WHAT IS NEEDED -
Repeat each record below exactly, omitting whatever pictures appear in it.

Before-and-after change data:
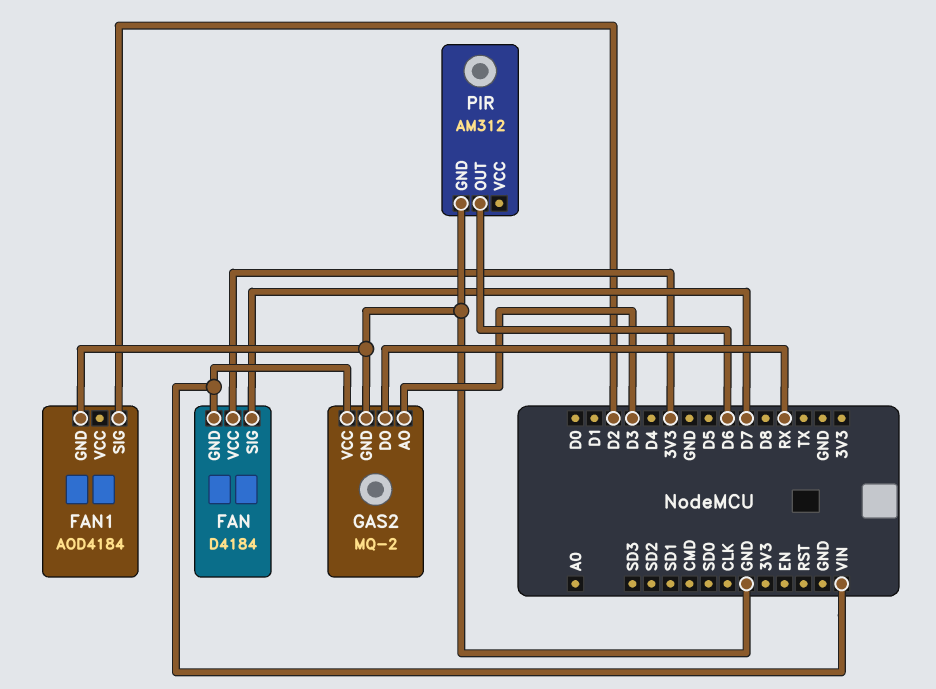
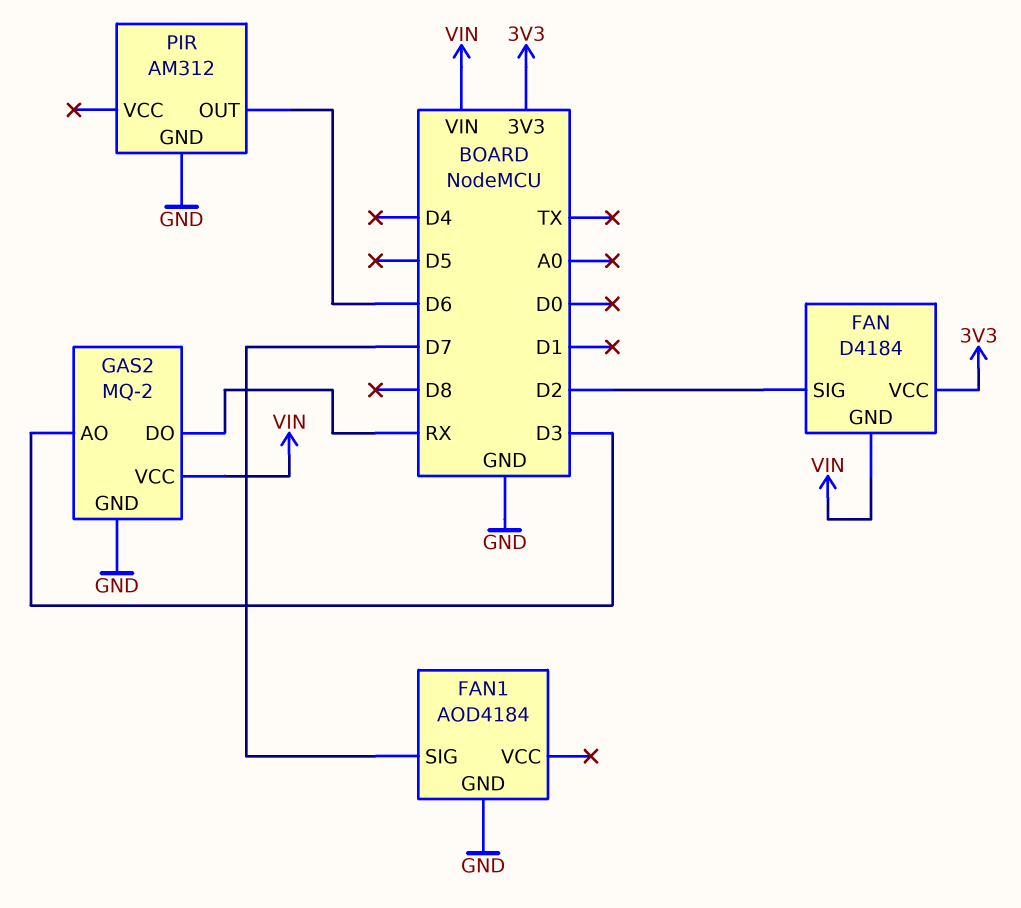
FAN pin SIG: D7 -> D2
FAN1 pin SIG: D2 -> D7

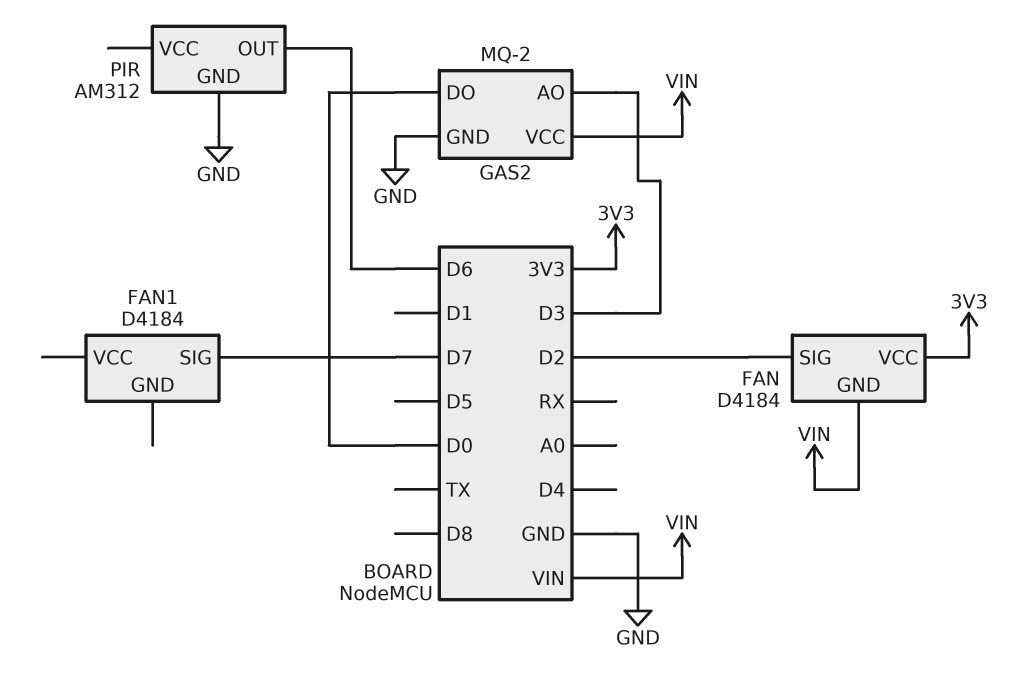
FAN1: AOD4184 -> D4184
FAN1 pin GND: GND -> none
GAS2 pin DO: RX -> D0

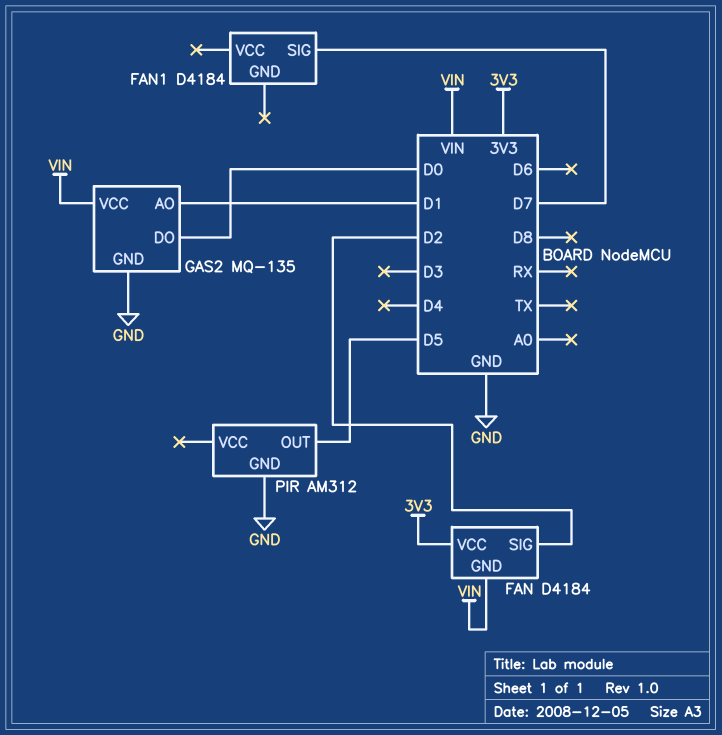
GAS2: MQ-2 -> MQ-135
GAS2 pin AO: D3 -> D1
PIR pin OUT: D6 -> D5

RESULT OF THE TASK -
FAN pin SIG: D7 -> D2
FAN1 pin SIG: D2 -> D7

FAN1: AOD4184 -> D4184
FAN1 pin GND: GND -> none
GAS2 pin DO: RX -> D0

GAS2: MQ-2 -> MQ-135
GAS2 pin AO: D3 -> D1
PIR pin OUT: D6 -> D5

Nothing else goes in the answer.